(TASK OBJECTIVE): Take the line containing "black_birova (241 173)" as the first and the last line of the records below as the end, and please set down only what lies between them exactly, both ends included.

+++

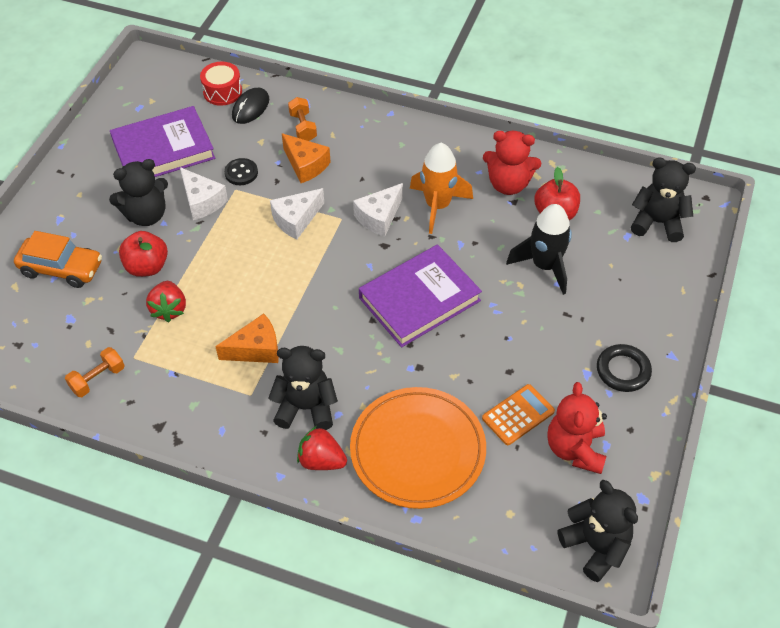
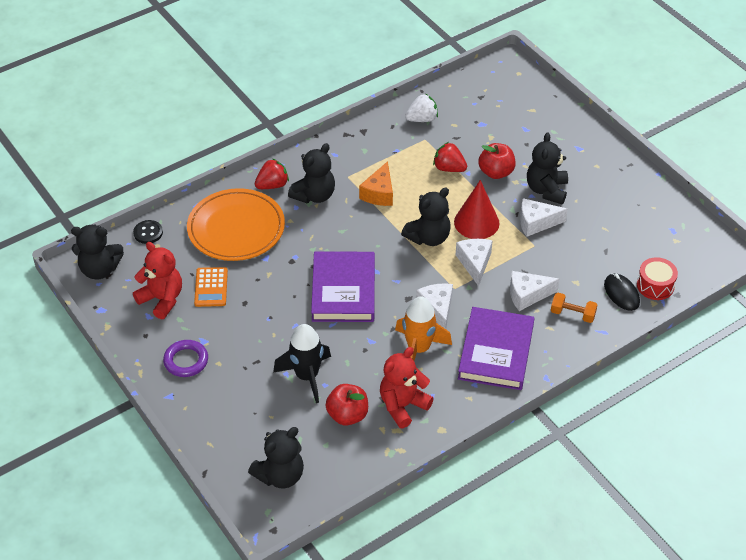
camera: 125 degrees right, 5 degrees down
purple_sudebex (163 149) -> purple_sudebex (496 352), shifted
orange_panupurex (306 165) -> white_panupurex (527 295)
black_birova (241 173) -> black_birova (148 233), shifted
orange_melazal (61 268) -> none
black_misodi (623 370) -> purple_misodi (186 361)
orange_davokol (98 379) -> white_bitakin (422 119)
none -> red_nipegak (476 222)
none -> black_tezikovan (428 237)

+++

(WRITTEN SOLUTION):
black_birova (241 173) -> black_birova (148 233), shifted
orange_melazal (61 268) -> none
black_misodi (623 370) -> purple_misodi (186 361)
orange_davokol (98 379) -> white_bitakin (422 119)
none -> red_nipegak (476 222)
none -> black_tezikovan (428 237)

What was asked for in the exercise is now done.